▶ **Task item**: Determine the number of lines in the data below that hold "SONAR"; give nothing but that number.

▶ **The data**:
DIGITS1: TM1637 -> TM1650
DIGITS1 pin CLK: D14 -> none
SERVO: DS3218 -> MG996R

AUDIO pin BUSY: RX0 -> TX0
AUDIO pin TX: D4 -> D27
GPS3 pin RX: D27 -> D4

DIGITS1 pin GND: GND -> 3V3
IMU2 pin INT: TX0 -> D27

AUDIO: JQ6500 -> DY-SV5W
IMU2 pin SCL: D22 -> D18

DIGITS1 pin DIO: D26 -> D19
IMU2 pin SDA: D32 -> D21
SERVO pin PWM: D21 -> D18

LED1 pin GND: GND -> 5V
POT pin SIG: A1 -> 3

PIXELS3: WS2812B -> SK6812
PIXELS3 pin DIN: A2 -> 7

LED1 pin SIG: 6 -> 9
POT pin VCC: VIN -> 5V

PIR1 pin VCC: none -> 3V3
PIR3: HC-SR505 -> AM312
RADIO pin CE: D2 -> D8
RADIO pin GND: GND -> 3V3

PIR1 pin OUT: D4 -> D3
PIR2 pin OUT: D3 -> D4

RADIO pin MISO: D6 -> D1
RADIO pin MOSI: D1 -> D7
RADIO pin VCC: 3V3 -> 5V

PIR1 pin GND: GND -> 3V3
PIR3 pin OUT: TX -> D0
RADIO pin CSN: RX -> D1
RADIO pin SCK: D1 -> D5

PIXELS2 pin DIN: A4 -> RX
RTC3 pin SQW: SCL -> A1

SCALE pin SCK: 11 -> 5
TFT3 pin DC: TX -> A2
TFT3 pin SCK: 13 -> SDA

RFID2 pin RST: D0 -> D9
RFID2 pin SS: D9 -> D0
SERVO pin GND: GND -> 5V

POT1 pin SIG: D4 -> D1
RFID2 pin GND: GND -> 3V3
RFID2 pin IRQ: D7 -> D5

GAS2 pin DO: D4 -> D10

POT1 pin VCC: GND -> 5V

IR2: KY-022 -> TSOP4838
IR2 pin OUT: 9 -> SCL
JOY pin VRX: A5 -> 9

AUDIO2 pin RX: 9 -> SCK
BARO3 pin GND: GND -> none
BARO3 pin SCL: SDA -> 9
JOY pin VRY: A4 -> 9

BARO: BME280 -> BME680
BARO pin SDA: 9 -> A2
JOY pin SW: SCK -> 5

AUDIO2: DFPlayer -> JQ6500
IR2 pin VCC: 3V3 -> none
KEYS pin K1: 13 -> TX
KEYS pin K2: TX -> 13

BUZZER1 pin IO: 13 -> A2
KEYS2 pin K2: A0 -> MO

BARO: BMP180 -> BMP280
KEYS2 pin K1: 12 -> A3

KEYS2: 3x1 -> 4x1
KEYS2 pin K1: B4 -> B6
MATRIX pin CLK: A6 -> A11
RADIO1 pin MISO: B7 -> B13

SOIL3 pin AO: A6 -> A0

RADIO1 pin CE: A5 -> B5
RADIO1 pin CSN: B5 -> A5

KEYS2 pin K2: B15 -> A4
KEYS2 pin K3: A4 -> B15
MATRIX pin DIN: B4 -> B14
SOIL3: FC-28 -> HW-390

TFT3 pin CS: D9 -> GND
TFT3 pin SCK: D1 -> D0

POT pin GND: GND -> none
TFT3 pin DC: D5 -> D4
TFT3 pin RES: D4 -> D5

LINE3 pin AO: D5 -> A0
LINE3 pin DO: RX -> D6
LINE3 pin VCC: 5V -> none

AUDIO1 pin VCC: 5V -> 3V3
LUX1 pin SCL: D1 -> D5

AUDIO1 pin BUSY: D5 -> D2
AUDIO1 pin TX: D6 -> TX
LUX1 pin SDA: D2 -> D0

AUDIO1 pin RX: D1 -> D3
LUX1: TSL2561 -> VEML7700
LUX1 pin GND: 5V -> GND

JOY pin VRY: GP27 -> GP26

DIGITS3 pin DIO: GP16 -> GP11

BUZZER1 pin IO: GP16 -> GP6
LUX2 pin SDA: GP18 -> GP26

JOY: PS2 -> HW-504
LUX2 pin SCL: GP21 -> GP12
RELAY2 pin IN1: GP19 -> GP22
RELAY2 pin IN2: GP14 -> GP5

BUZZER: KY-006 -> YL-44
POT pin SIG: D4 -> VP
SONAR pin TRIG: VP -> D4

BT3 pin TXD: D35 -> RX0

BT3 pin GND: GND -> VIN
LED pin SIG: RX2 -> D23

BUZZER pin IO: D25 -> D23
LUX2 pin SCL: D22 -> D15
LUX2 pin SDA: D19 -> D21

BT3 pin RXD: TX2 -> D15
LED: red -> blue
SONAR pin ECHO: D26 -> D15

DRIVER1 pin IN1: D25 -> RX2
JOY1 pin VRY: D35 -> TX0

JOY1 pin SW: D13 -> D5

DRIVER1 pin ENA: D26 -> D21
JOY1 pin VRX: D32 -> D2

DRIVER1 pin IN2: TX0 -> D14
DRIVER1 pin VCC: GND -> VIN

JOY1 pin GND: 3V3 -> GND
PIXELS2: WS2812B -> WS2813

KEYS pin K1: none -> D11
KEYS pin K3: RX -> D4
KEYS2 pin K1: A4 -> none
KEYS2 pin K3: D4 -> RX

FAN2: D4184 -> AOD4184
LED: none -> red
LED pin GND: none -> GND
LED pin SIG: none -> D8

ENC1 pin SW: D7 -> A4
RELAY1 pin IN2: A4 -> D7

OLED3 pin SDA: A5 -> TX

▶ **Your response**: 2